→ Work to complete
Only one stretch of the data below should be repeated: the lines from the line containing "white cube: 1 -> 3" through the line containing "white hammer: 9 -> 11", inclusive, exactly as they are.

(Object matching data)
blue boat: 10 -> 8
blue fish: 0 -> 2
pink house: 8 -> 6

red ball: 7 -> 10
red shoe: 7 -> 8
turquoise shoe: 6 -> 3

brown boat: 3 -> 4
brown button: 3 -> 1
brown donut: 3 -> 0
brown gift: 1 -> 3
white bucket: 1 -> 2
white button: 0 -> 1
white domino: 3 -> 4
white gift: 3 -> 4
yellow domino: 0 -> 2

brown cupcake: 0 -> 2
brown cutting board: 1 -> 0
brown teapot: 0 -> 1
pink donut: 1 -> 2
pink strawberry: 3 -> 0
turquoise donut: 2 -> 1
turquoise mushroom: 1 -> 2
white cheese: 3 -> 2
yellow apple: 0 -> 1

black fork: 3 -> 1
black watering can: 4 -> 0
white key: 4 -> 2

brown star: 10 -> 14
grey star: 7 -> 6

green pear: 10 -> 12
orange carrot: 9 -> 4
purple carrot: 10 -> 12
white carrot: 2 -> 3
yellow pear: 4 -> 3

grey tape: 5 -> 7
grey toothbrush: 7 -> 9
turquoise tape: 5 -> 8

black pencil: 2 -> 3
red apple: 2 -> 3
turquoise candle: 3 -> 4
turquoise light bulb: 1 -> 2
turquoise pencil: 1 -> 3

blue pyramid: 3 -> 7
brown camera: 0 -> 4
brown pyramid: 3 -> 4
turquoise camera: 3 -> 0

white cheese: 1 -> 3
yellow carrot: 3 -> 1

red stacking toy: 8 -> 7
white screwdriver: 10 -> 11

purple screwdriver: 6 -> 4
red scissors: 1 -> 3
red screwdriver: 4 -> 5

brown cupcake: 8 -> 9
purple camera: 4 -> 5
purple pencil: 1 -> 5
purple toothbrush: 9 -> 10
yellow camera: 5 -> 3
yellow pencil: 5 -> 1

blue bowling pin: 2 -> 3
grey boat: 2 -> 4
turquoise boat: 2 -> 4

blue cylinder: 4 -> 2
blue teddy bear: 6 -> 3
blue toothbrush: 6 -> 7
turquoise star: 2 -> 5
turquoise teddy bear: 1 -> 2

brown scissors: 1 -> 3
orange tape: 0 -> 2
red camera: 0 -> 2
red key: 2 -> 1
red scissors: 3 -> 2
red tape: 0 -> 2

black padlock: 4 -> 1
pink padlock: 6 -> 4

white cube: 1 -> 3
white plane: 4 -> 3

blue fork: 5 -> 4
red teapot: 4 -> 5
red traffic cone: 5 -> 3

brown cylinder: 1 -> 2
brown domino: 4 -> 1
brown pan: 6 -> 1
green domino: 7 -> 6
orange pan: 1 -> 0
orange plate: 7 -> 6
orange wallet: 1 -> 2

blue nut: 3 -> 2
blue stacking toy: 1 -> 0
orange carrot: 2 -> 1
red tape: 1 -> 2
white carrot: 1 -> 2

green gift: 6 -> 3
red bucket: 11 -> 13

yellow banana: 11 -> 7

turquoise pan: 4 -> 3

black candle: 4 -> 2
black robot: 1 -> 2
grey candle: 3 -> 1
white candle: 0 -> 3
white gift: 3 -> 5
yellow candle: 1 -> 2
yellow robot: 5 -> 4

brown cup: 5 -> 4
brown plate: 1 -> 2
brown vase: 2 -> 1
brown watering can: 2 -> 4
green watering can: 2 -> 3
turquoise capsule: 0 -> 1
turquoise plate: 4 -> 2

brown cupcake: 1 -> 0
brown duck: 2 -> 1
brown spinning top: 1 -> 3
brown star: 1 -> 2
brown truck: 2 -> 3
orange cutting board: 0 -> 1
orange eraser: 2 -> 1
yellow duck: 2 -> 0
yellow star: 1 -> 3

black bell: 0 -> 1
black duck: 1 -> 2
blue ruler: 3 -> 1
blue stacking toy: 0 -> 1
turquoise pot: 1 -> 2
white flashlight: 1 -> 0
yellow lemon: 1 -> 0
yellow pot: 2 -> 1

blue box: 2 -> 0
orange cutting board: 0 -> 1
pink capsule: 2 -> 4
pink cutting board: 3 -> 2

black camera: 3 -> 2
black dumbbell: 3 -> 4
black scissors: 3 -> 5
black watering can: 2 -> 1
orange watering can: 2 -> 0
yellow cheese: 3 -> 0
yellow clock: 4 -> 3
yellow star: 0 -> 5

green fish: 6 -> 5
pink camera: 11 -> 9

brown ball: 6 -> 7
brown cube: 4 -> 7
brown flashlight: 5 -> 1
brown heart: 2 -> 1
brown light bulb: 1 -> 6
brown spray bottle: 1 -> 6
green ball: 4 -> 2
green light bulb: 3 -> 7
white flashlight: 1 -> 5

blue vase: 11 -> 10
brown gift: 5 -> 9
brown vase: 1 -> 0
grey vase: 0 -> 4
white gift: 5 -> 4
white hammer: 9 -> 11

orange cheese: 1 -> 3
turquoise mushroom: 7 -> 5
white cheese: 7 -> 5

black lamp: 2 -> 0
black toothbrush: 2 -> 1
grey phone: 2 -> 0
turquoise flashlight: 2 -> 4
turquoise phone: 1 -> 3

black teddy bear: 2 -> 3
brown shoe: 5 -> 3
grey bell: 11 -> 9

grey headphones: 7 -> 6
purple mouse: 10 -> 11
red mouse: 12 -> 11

→ Your solution
white cube: 1 -> 3
white plane: 4 -> 3

blue fork: 5 -> 4
red teapot: 4 -> 5
red traffic cone: 5 -> 3

brown cylinder: 1 -> 2
brown domino: 4 -> 1
brown pan: 6 -> 1
green domino: 7 -> 6
orange pan: 1 -> 0
orange plate: 7 -> 6
orange wallet: 1 -> 2

blue nut: 3 -> 2
blue stacking toy: 1 -> 0
orange carrot: 2 -> 1
red tape: 1 -> 2
white carrot: 1 -> 2

green gift: 6 -> 3
red bucket: 11 -> 13

yellow banana: 11 -> 7

turquoise pan: 4 -> 3

black candle: 4 -> 2
black robot: 1 -> 2
grey candle: 3 -> 1
white candle: 0 -> 3
white gift: 3 -> 5
yellow candle: 1 -> 2
yellow robot: 5 -> 4

brown cup: 5 -> 4
brown plate: 1 -> 2
brown vase: 2 -> 1
brown watering can: 2 -> 4
green watering can: 2 -> 3
turquoise capsule: 0 -> 1
turquoise plate: 4 -> 2

brown cupcake: 1 -> 0
brown duck: 2 -> 1
brown spinning top: 1 -> 3
brown star: 1 -> 2
brown truck: 2 -> 3
orange cutting board: 0 -> 1
orange eraser: 2 -> 1
yellow duck: 2 -> 0
yellow star: 1 -> 3

black bell: 0 -> 1
black duck: 1 -> 2
blue ruler: 3 -> 1
blue stacking toy: 0 -> 1
turquoise pot: 1 -> 2
white flashlight: 1 -> 0
yellow lemon: 1 -> 0
yellow pot: 2 -> 1

blue box: 2 -> 0
orange cutting board: 0 -> 1
pink capsule: 2 -> 4
pink cutting board: 3 -> 2

black camera: 3 -> 2
black dumbbell: 3 -> 4
black scissors: 3 -> 5
black watering can: 2 -> 1
orange watering can: 2 -> 0
yellow cheese: 3 -> 0
yellow clock: 4 -> 3
yellow star: 0 -> 5

green fish: 6 -> 5
pink camera: 11 -> 9

brown ball: 6 -> 7
brown cube: 4 -> 7
brown flashlight: 5 -> 1
brown heart: 2 -> 1
brown light bulb: 1 -> 6
brown spray bottle: 1 -> 6
green ball: 4 -> 2
green light bulb: 3 -> 7
white flashlight: 1 -> 5

blue vase: 11 -> 10
brown gift: 5 -> 9
brown vase: 1 -> 0
grey vase: 0 -> 4
white gift: 5 -> 4
white hammer: 9 -> 11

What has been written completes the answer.